> Object change descriptions
+ + + + +
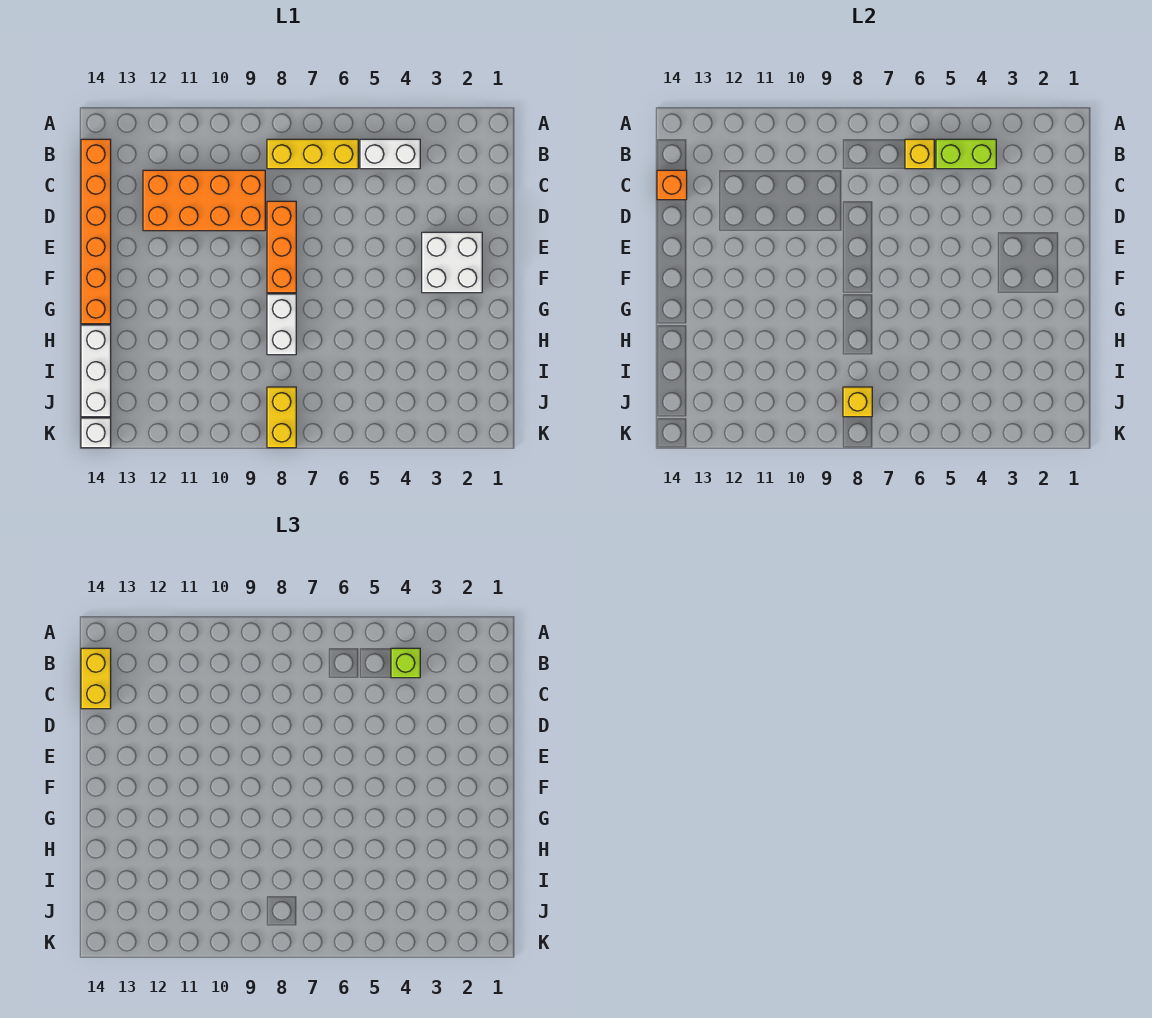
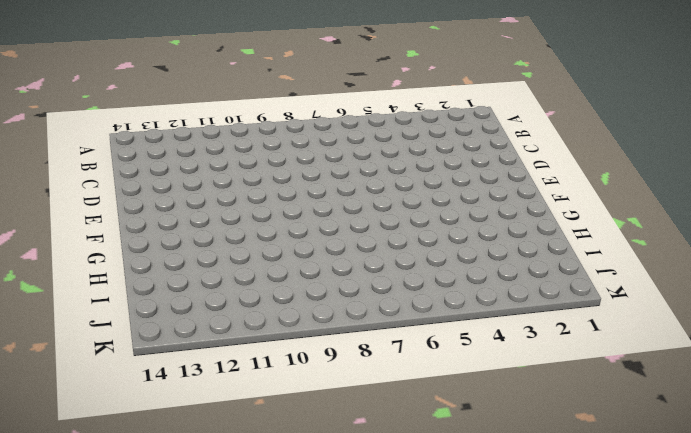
none -> white brick B4:B5 level 1
none -> yellow brick B6:B8 level 1
none -> orange brick B14:G14 level 1

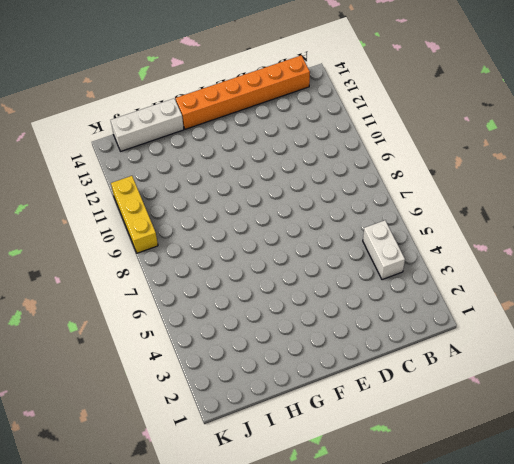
yellow brick K9:K11 level 1 -> yellow brick B6:B8 level 1
none -> orange brick C9:D12 level 1
none -> orange brick D8:F8 level 1
none -> white brick E2:F3 level 1

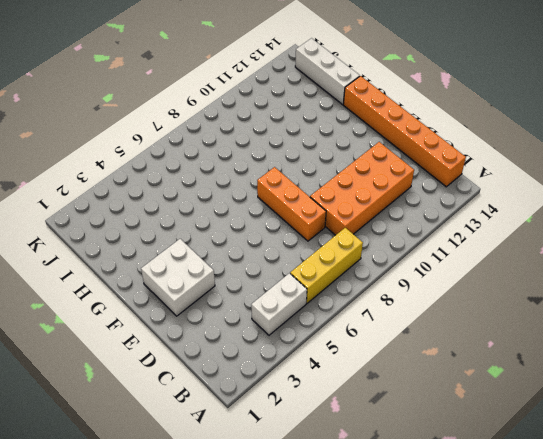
none -> white brick G8:H8 level 1
none -> yellow brick J8:K8 level 1
none -> white brick K14 level 1

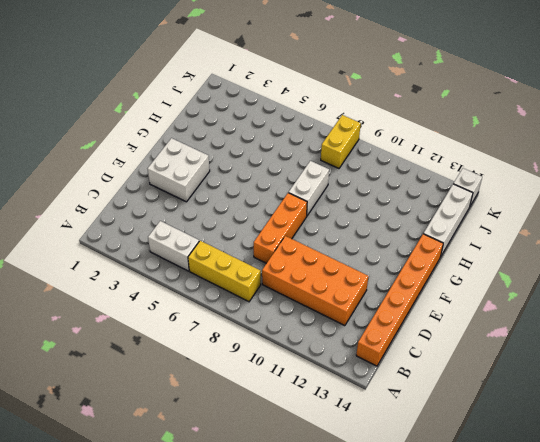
none -> lime brick B4:B5 level 2
none -> yellow brick B6 level 2
none -> orange brick C14 level 2

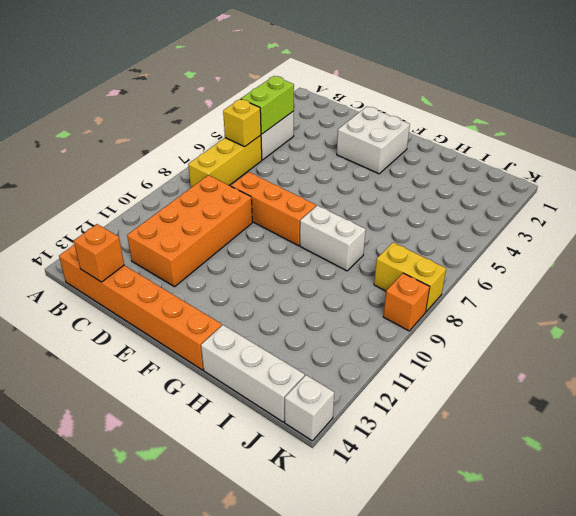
orange brick K9 level 1 -> none
none -> yellow brick J8 level 2
none -> lime brick B4 level 3
none -> yellow brick B14:C14 level 3

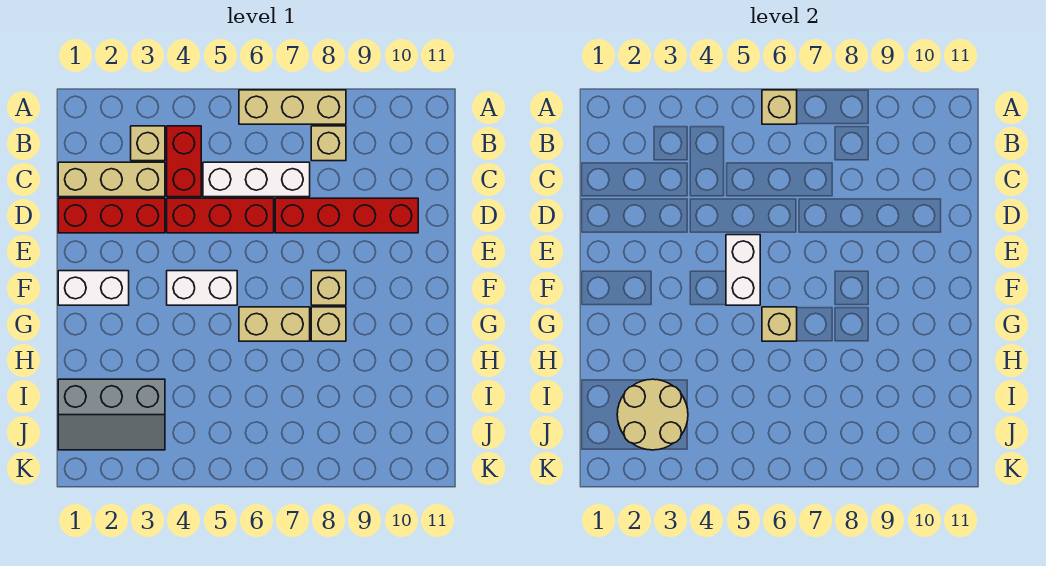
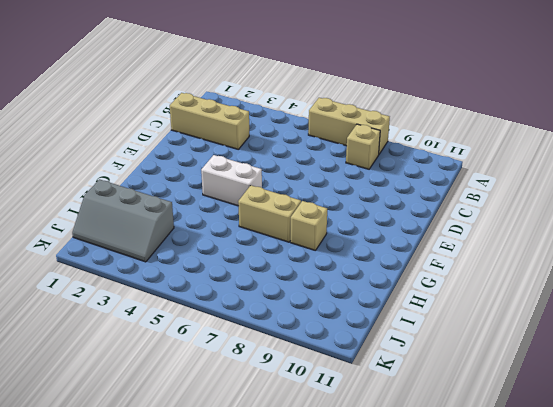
none -> tan brick B3 level 1
none -> red brick B4:C4 level 1
none -> white brick C5:C7 level 1

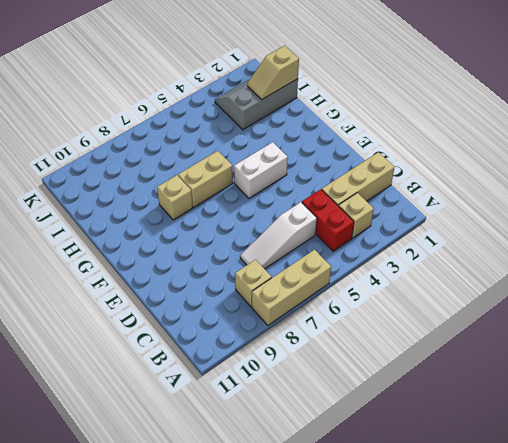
white slope C5:C7 level 1 top 5 -> white brick C5:C7 level 1
tan slope I1:I2 level 2 top 1 -> tan round brick I2:J3 level 2
none -> red brick D1:D3 level 1
none -> red brick D4:D6 level 1
none -> red brick D7:D10 level 1

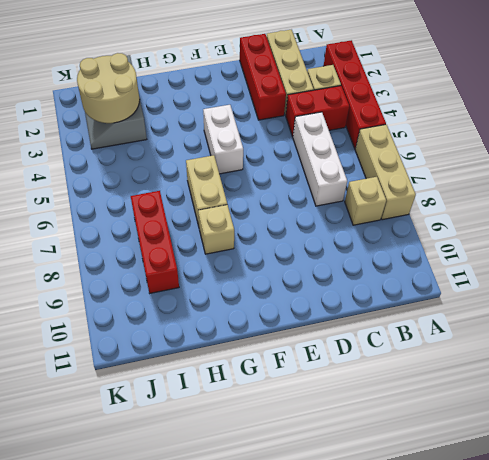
red brick A2:A5 level 1 -> red brick D7:D10 level 1
red brick I7:I9 level 1 -> red brick D4:D6 level 1
none -> white brick F1:F2 level 1
none -> tan brick F8 level 1
none -> tan brick A6 level 2

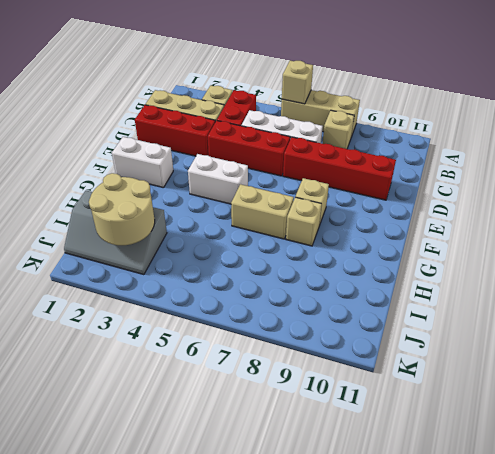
none -> white brick E5:F5 level 2
none -> tan brick G6 level 2

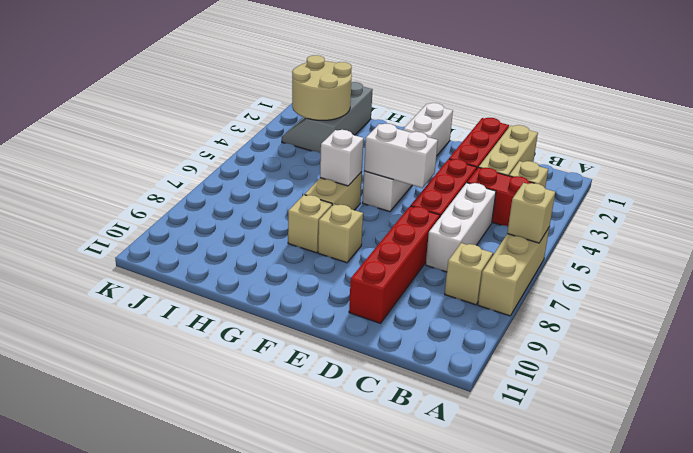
white brick G6 level 2 -> tan brick G6 level 2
+ + + + +
> WORK INSTRUCTION
Exactly repeat only the lines from the one with "none -> tan brick A6 level 2" to the closing line above, both included, and omit every picture.

> WRITTEN ANSWER
none -> tan brick A6 level 2

none -> white brick E5:F5 level 2
none -> tan brick G6 level 2

white brick G6 level 2 -> tan brick G6 level 2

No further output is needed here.